What is being asked — Beginning with the line that contains "yellow jar [884,396,937,452]", repeat each line exactly through the end of the listing below. Pictures stay out.

Provided entries —
- Opening Delimiter -

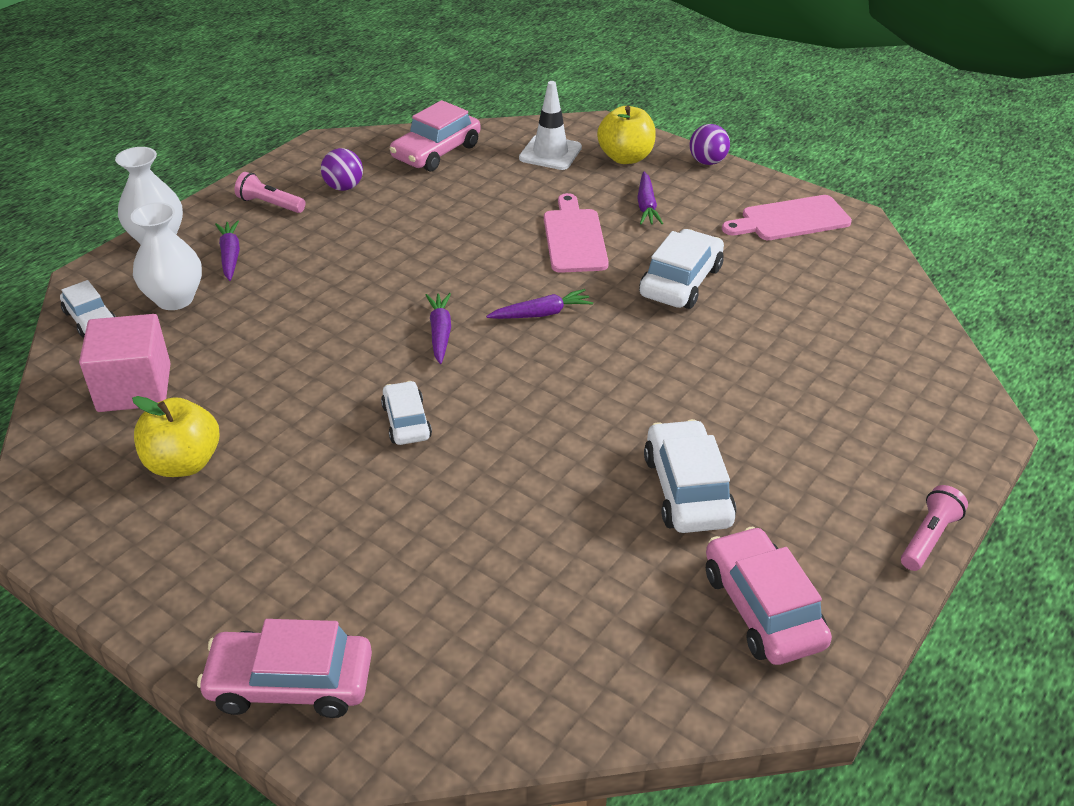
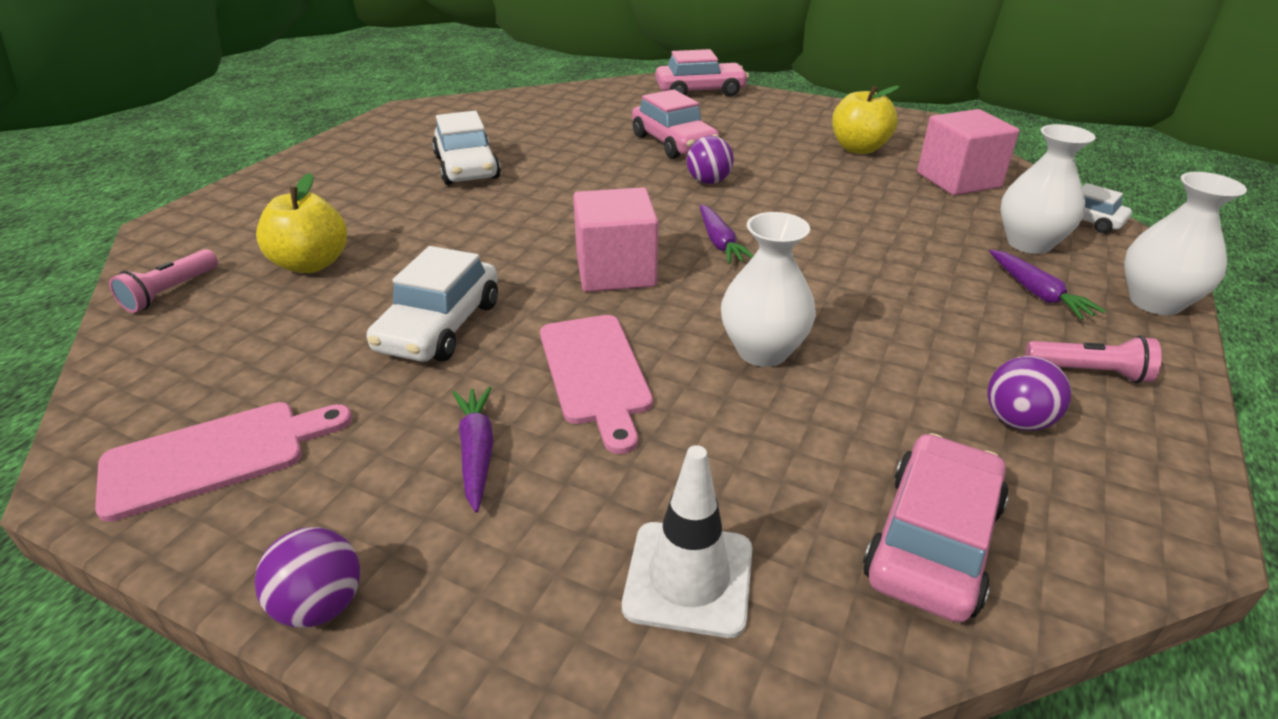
camera: 170 degrees right, 5 degrees down
white car [381,381,432,445] -> purple ball [687,136,734,184]
purple carrot [486,289,593,319] -> pink cube [573,187,658,292]
yellow apple [597,106,656,164] -> yellow apple moved to [256,173,347,273]
pink car [706,526,832,665] -> pink car moved to [632,89,719,159]
pink flashlight [901,485,968,571] -> pink flashlight moved to [109,249,218,313]
none -> white vase [721,212,816,367]

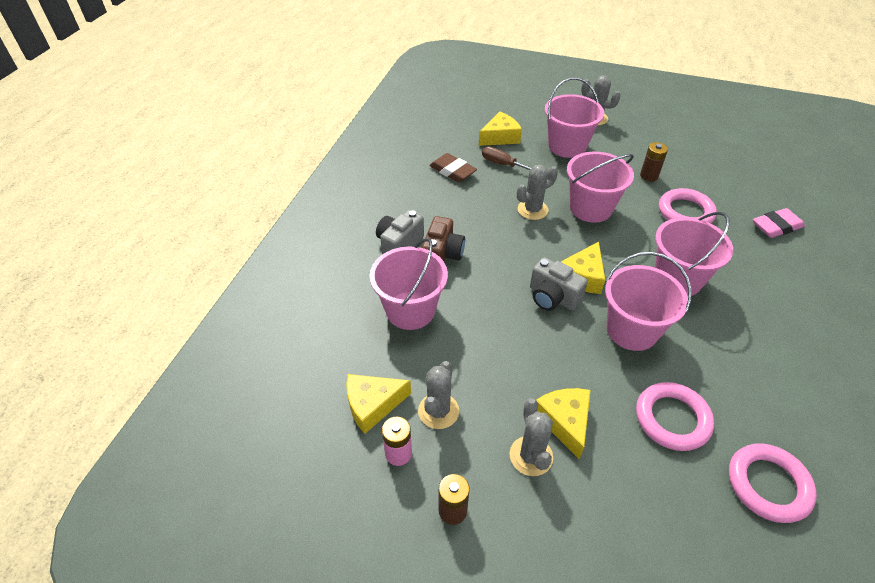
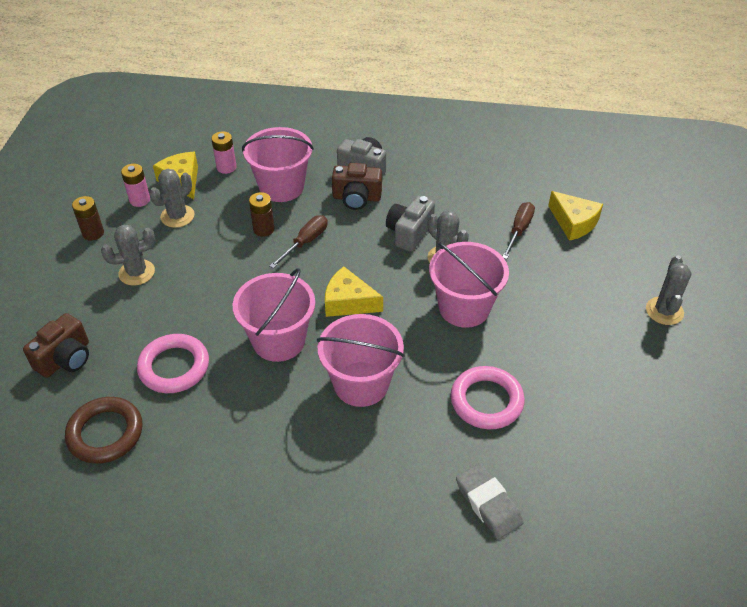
camera: 80 degrees right, 0 degrees up
grey cactus [418,361,459,429] -> grey cactus turned 60 degrees counterclockwise [149,169,195,228]
brown eraser [429,153,477,182] -> none
grey camera [530,257,588,311] -> grey camera moved to [386,196,435,252]
yellow cheese [536,388,591,460] -> none
pink bucket [545,77,604,158] -> none
brown battery [640,142,668,181] -> brown battery moved to [249,192,274,237]
pink ring [729,443,817,523] -> brown ring [65,397,142,464]
pink eraser [753,208,805,238] -> grey eraser [456,463,523,539]
none -> brown camera [23,313,89,378]
none -> pink battery [211,131,236,174]
none -> brown screwdriver [270,215,328,268]

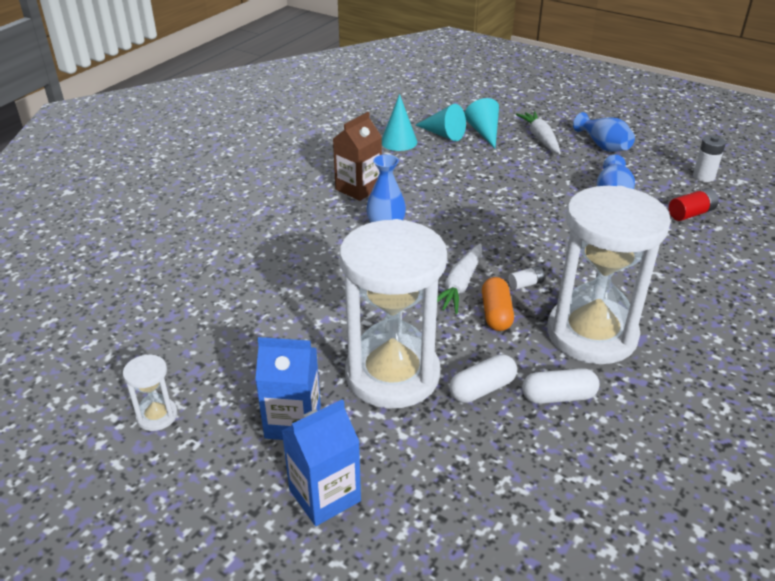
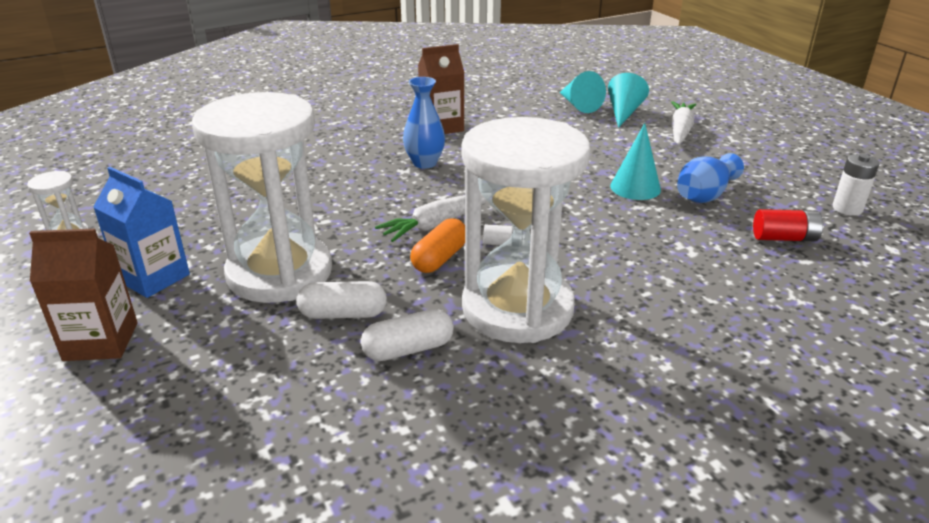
camera: 30 degrees right, 5 degrees down
blue carton [282,399,361,526] -> brown carton [29,229,138,361]
turquoise cone [382,94,417,151] -> turquoise cone moved to [610,123,661,200]
white capsule [522,368,599,404] -> white capsule turned 45 degrees counterclockwise [361,309,454,361]
blue vase [573,112,635,152] -> none

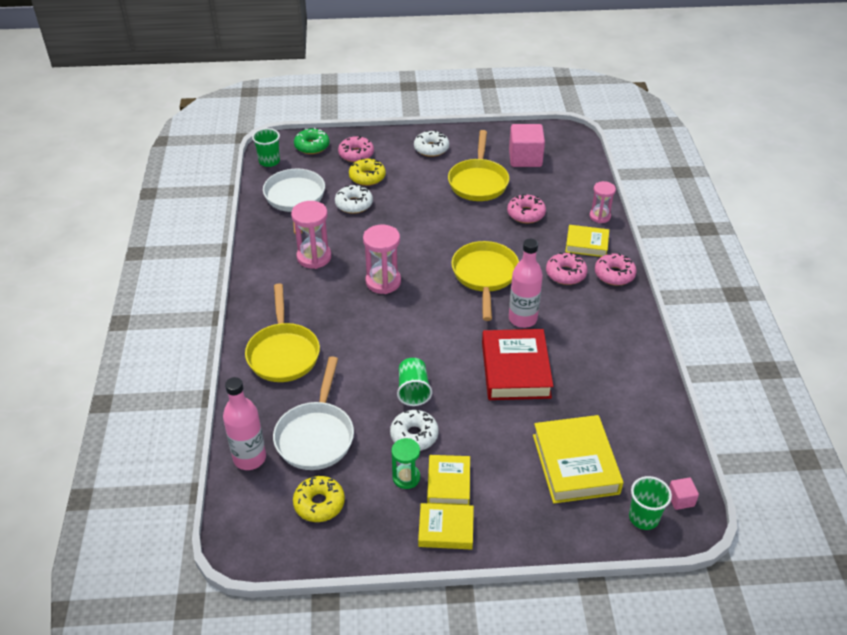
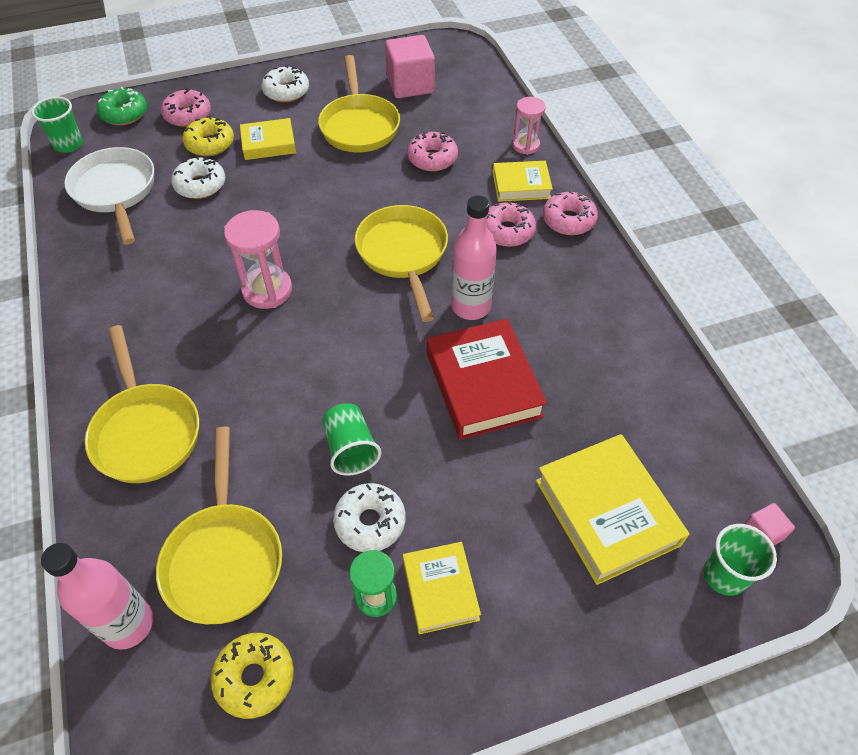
camera: 15 degrees left, 10 degrees up
white pan [273,356,354,470] -> yellow pan [156,426,282,624]
pink hourglass [291,201,331,269] -> none
yellow book [418,503,474,549] -> yellow book moved to [240,118,296,160]

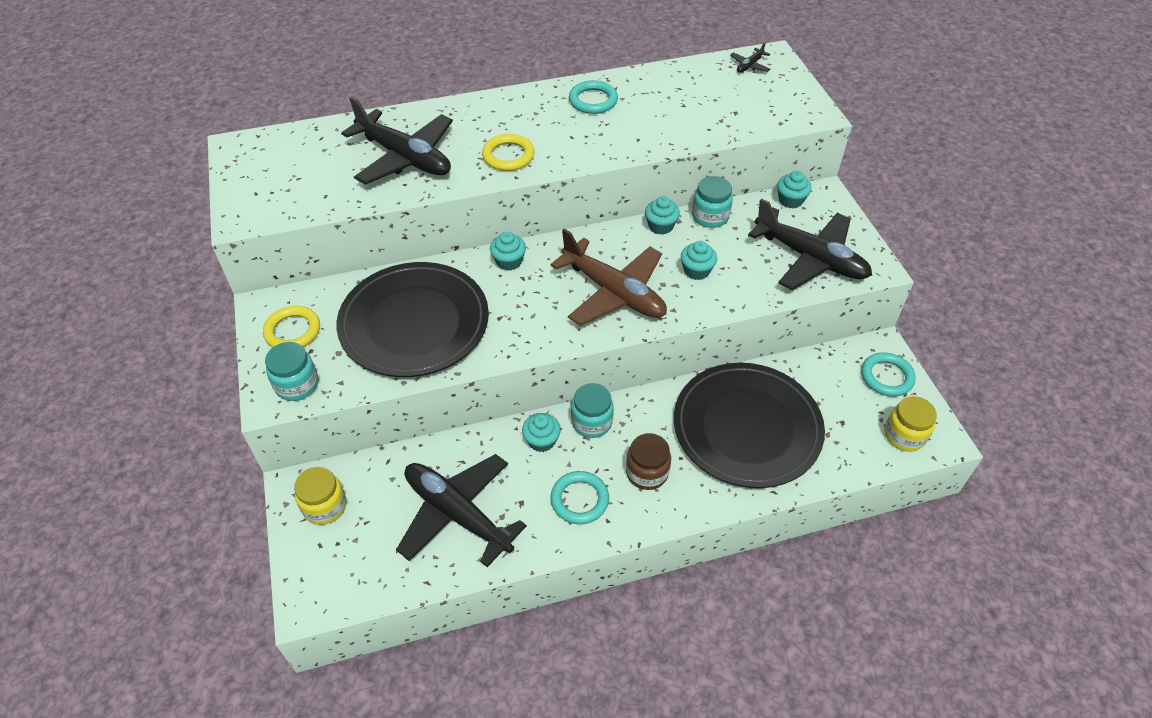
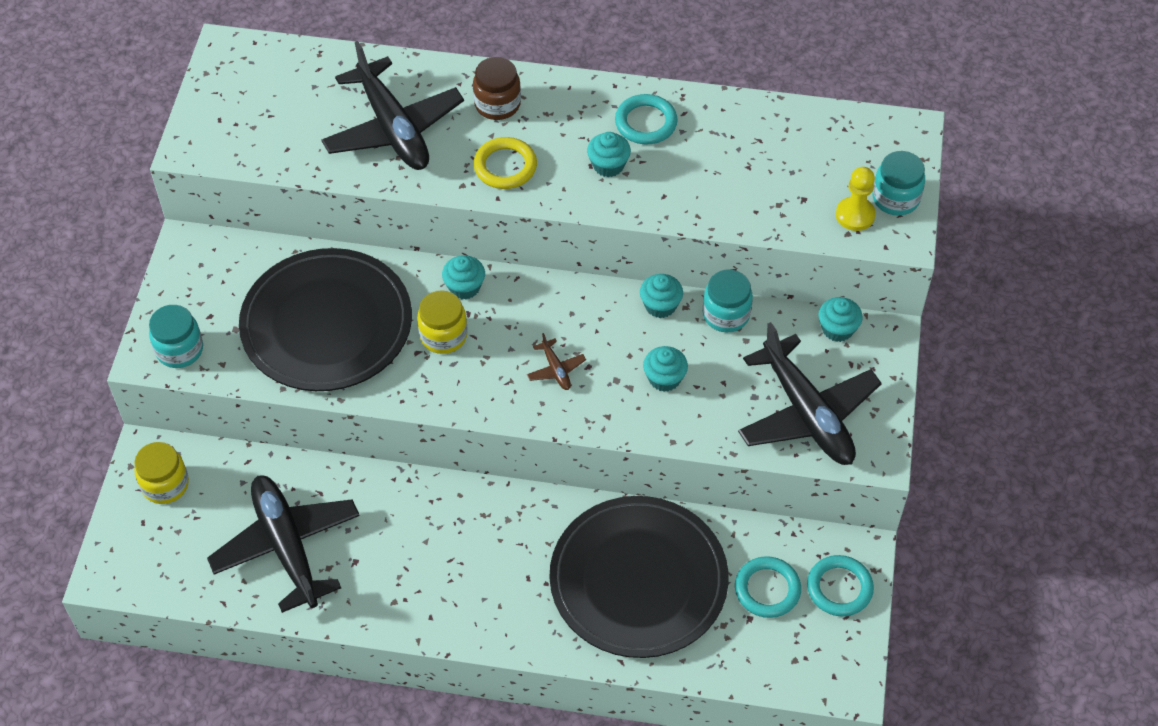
camera: 25 degrees right, 5 degrees up
yellow ring [263,306,320,347] -> none
turquoise cupcake [522,413,561,452] -> turquoise cupcake moved to [587,132,631,177]
brown plane [550,229,667,326] -> brown plane [527,333,586,390], size x0.40
turquoise ring [550,471,609,524] -> turquoise ring moved to [735,556,801,618]
turquoise jar [571,383,614,438] -> turquoise jar moved to [873,151,925,216]
brown jar [626,433,671,490] -> brown jar moved to [473,57,521,120]
black plane [730,42,770,73] -> none
yellow jar [884,396,937,452] -> yellow jar moved to [417,290,467,354]
none -> yellow pawn [836,167,876,231]

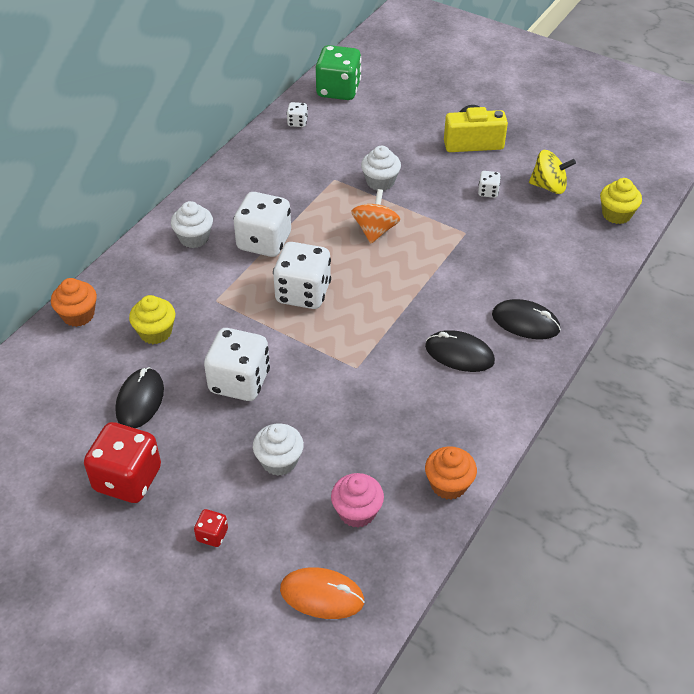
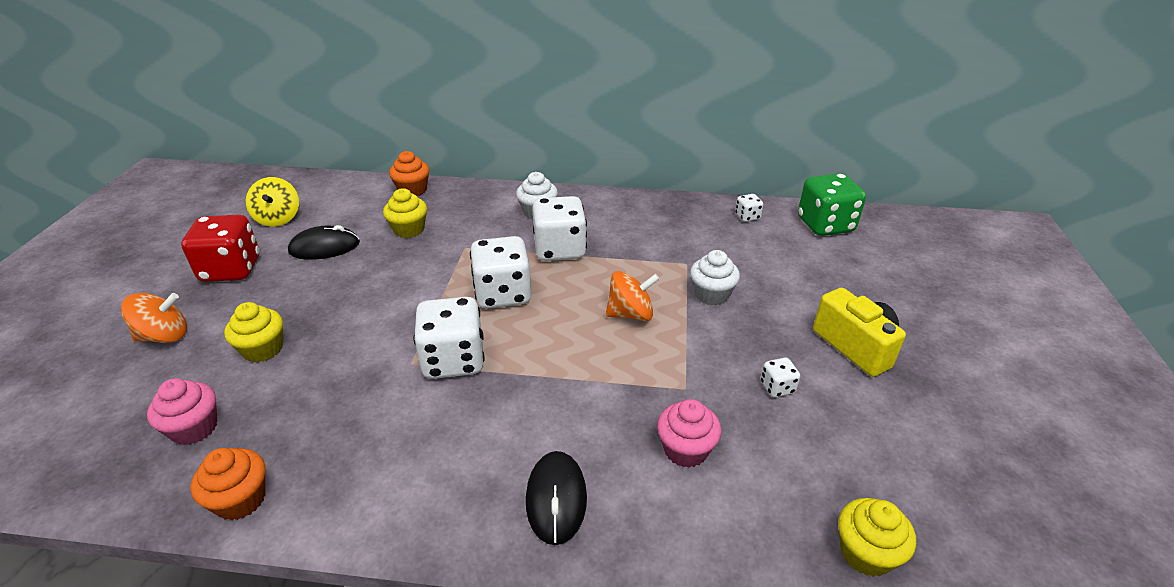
camera: 65 degrees right, 10 degrees down
red dice [194,509,228,547] -> orange spinning top [121,293,187,343]
white dice [204,328,270,401] -> white dice moved to [413,297,485,379]
white cupcake [253,424,304,476] -> yellow cupcake [224,302,283,362]
orange mouse [280,567,365,619] -> none
black mouse [425,330,495,372] -> none
yellow spinning top [529,150,576,194] -> yellow spinning top moved to [246,177,299,227]
none -> pink cupcake [657,399,721,468]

- Closing Delimiter -

Task solution —
yellow jar [884,396,937,452] -> yellow jar moved to [417,290,467,354]
none -> yellow pawn [836,167,876,231]

camera: 65 degrees right, 10 degrees down
red dice [194,509,228,547] -> orange spinning top [121,293,187,343]
white dice [204,328,270,401] -> white dice moved to [413,297,485,379]
white cupcake [253,424,304,476] -> yellow cupcake [224,302,283,362]
orange mouse [280,567,365,619] -> none
black mouse [425,330,495,372] -> none
yellow spinning top [529,150,576,194] -> yellow spinning top moved to [246,177,299,227]
none -> pink cupcake [657,399,721,468]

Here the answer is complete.